What the task asks -
Needed from the data below: all lines that contain the word "none".

Exercise data -
════════

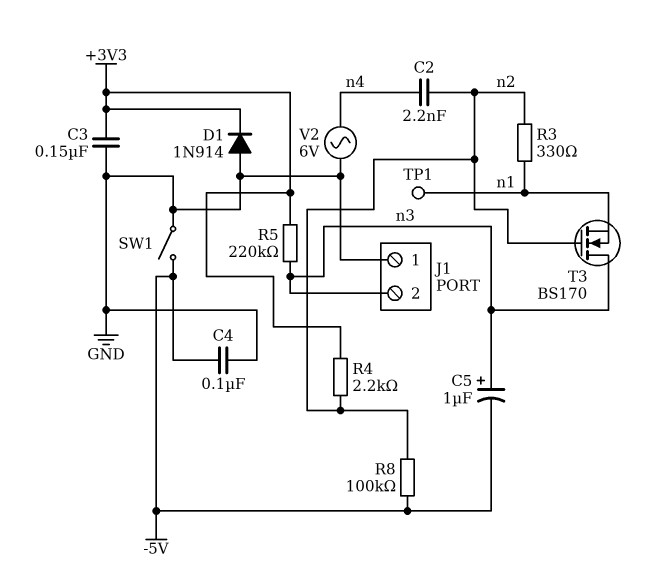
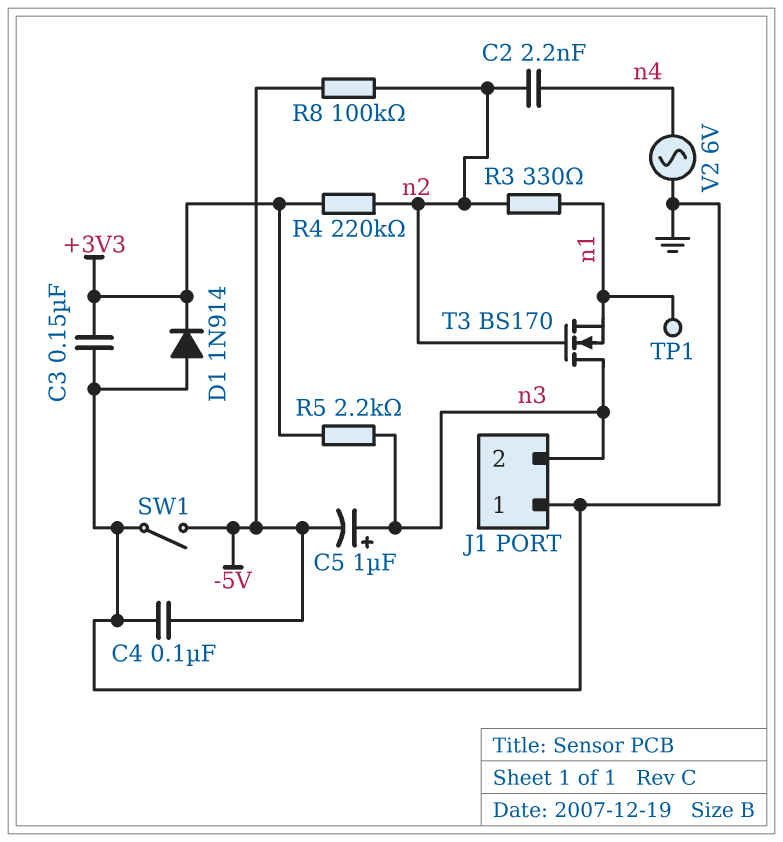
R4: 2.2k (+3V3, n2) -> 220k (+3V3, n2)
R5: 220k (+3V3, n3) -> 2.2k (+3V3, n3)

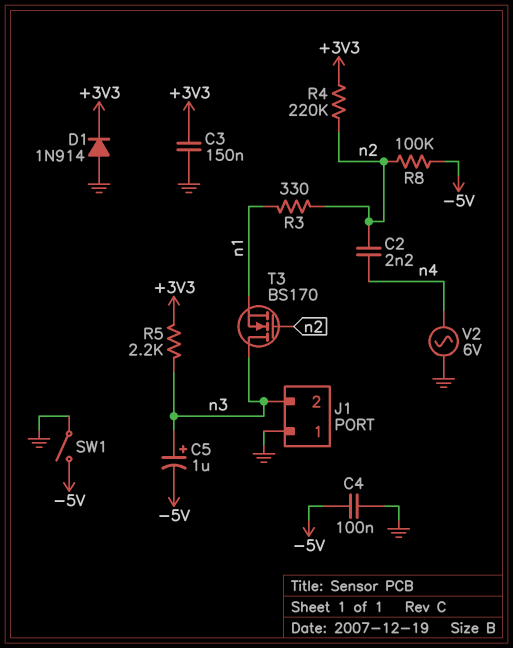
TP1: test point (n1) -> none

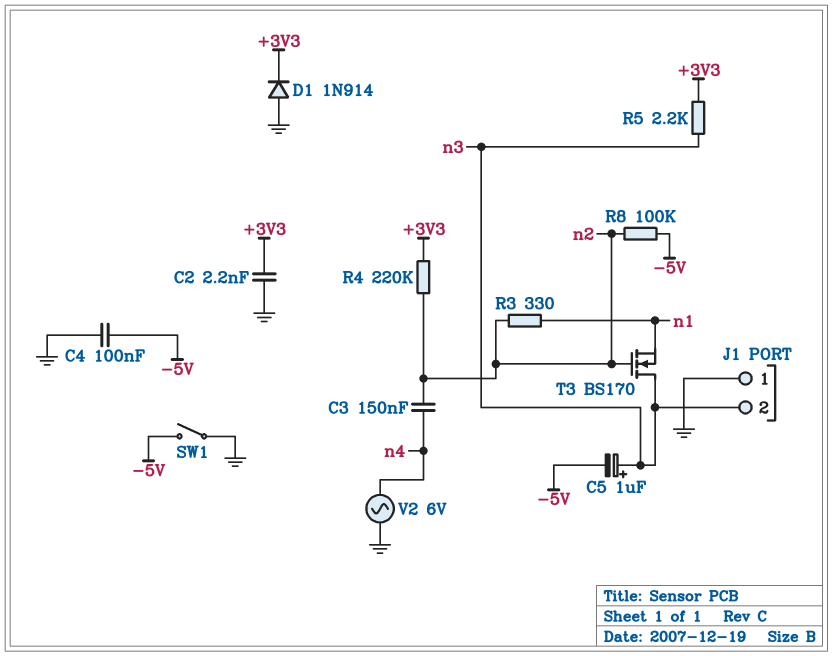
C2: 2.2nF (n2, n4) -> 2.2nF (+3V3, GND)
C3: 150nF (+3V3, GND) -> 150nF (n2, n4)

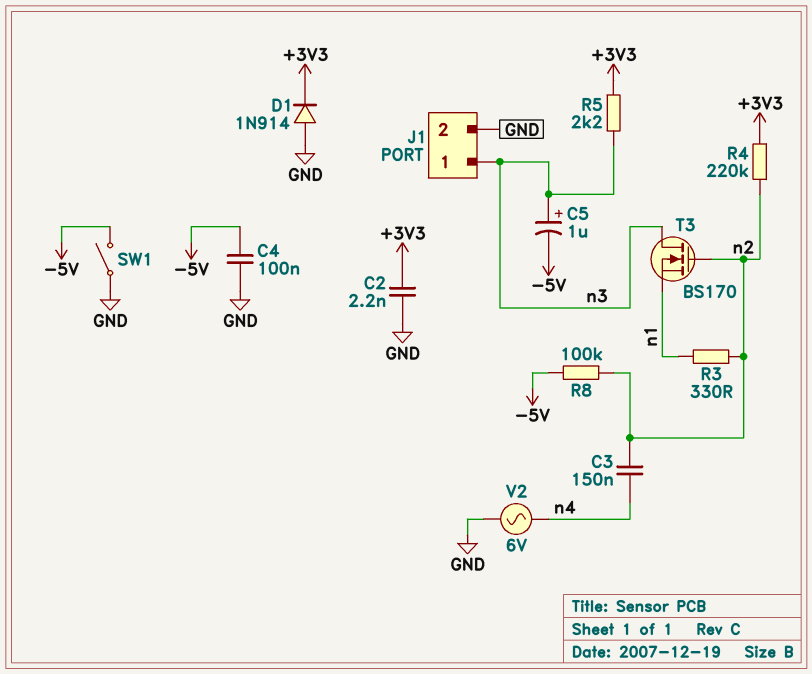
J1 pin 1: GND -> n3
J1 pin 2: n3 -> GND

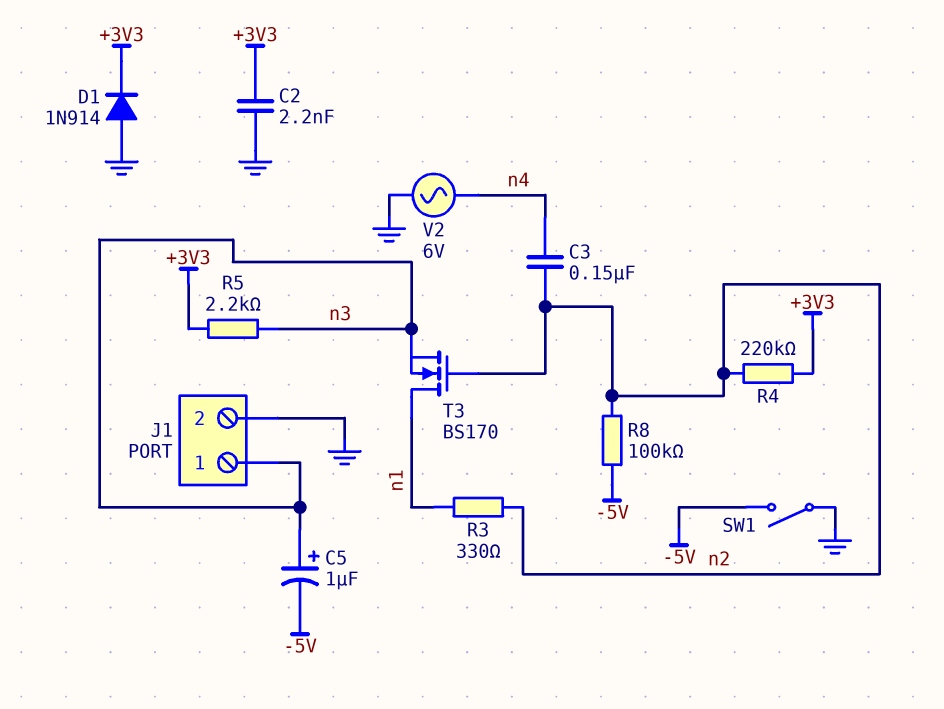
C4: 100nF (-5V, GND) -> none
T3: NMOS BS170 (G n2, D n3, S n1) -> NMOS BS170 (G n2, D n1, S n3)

════════

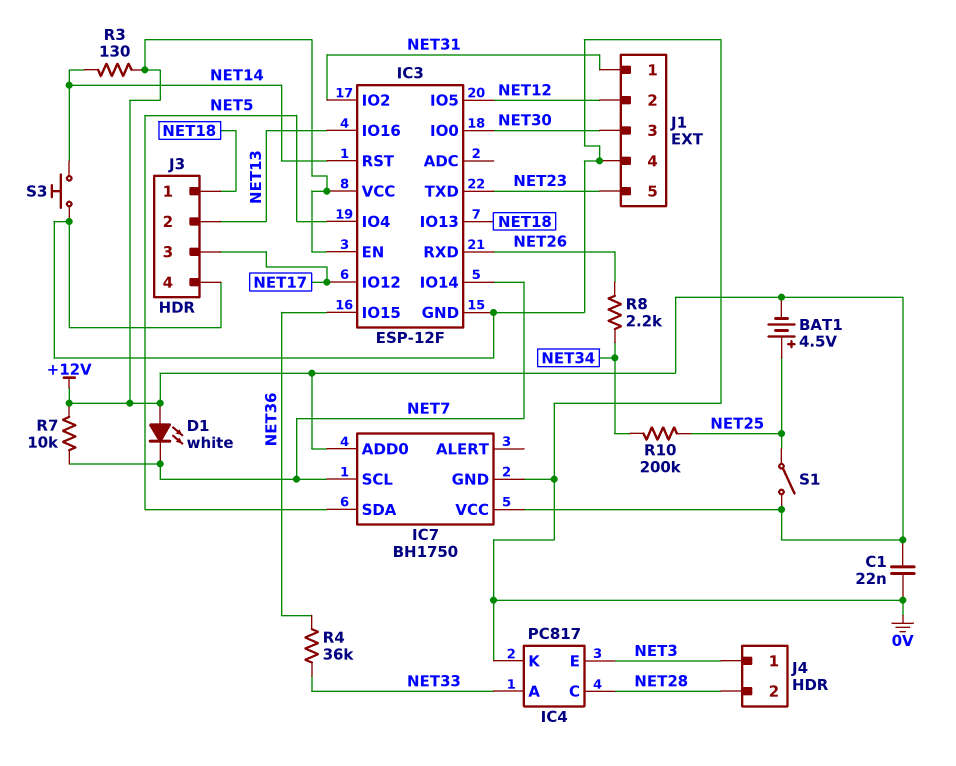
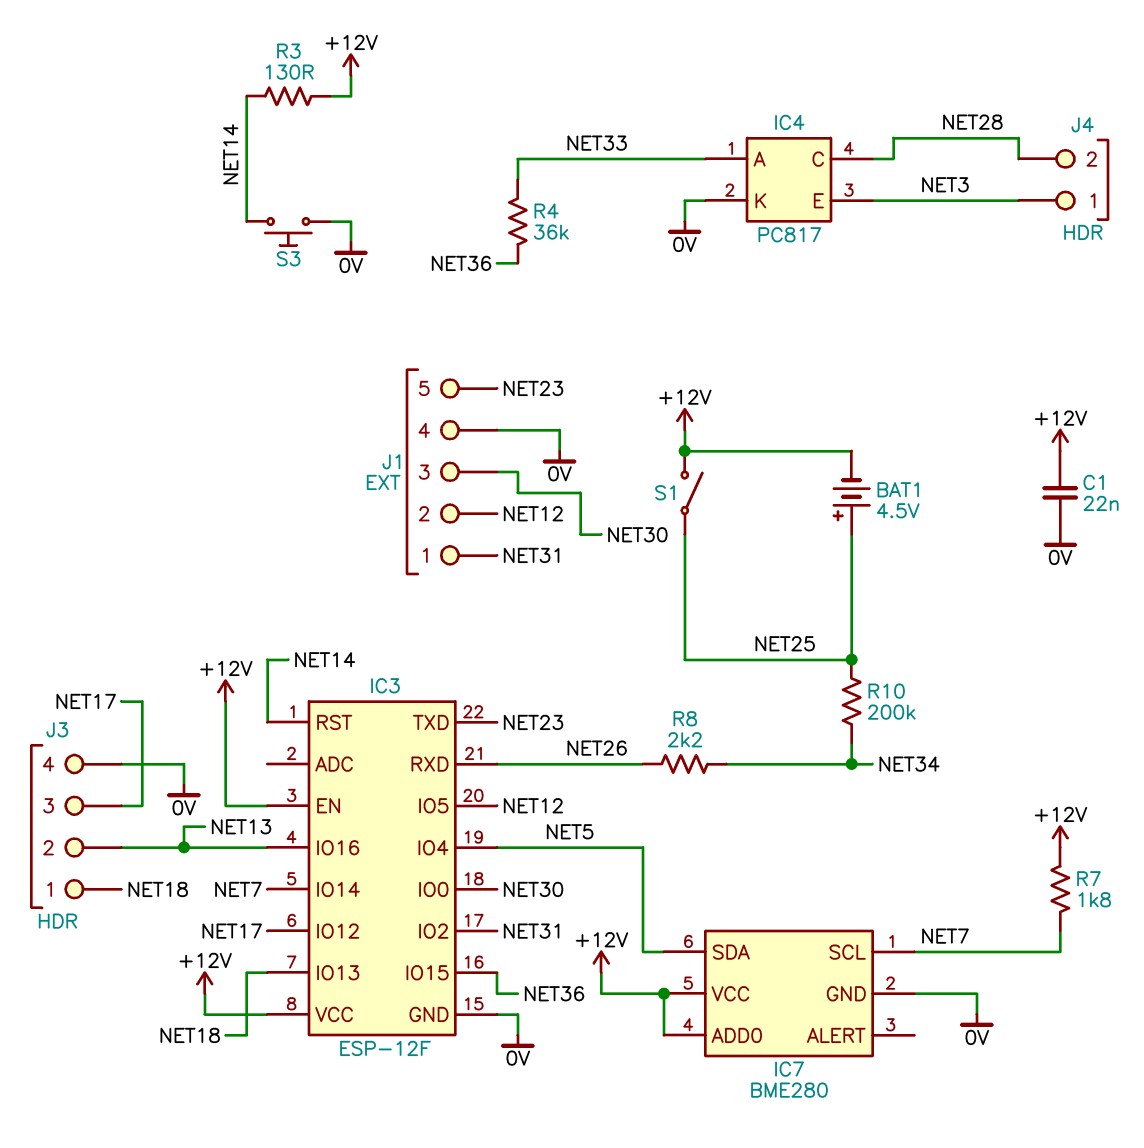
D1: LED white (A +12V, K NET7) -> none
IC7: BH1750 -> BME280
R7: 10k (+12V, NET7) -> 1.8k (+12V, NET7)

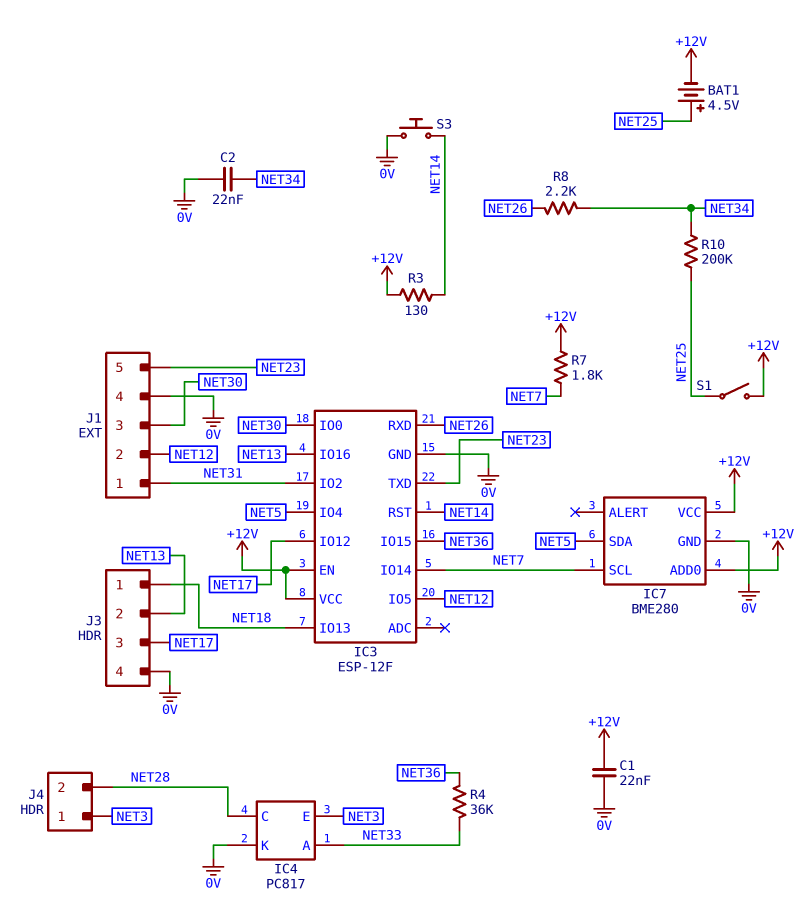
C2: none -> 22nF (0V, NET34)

════════

Solution to the problem -
TP1: test point (n1) -> none
C4: 100nF (-5V, GND) -> none
D1: LED white (A +12V, K NET7) -> none
C2: none -> 22nF (0V, NET34)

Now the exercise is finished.